━━━ THE DATA

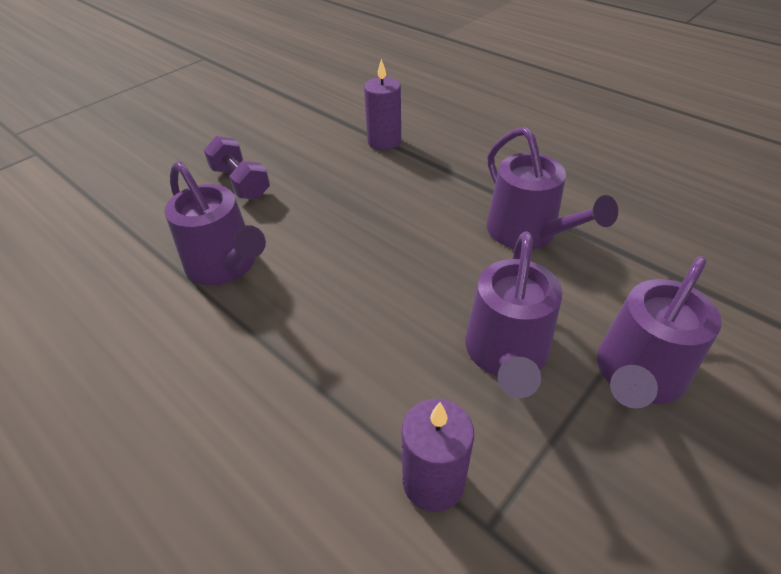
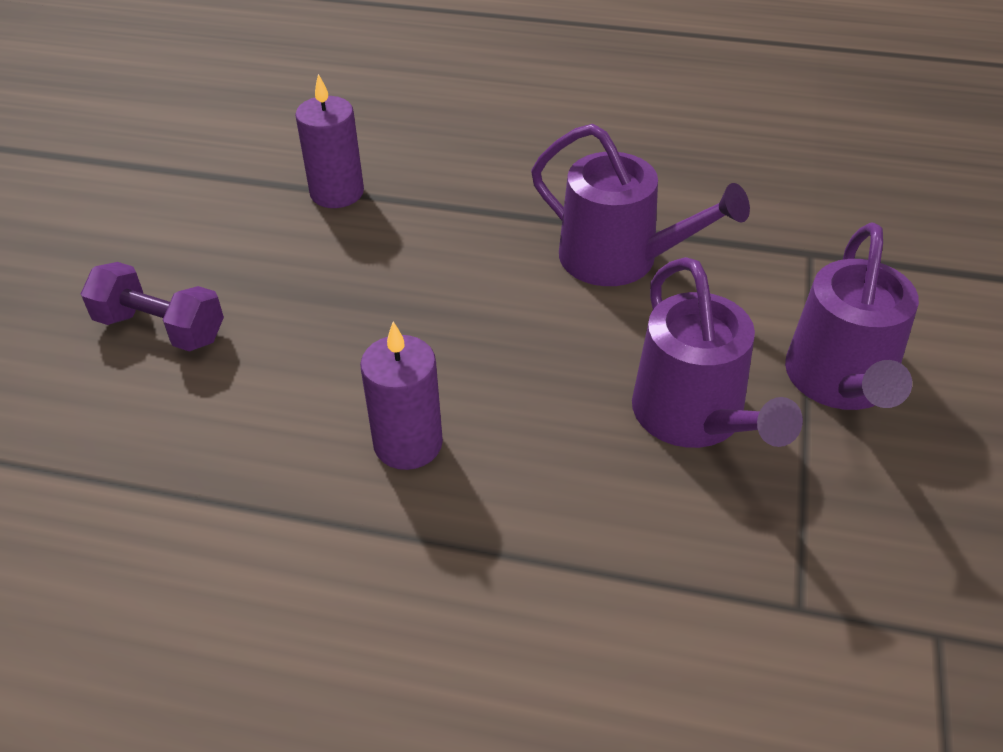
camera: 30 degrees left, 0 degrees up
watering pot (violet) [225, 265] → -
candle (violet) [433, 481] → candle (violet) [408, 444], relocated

━━━━━━

* **WHAT THIS TASK INVOLVES**
Output the listing unchanged, pictures excluded.

* **RESULT**
camera: 30 degrees left, 0 degrees up
watering pot (violet) [225, 265] → -
candle (violet) [433, 481] → candle (violet) [408, 444], relocated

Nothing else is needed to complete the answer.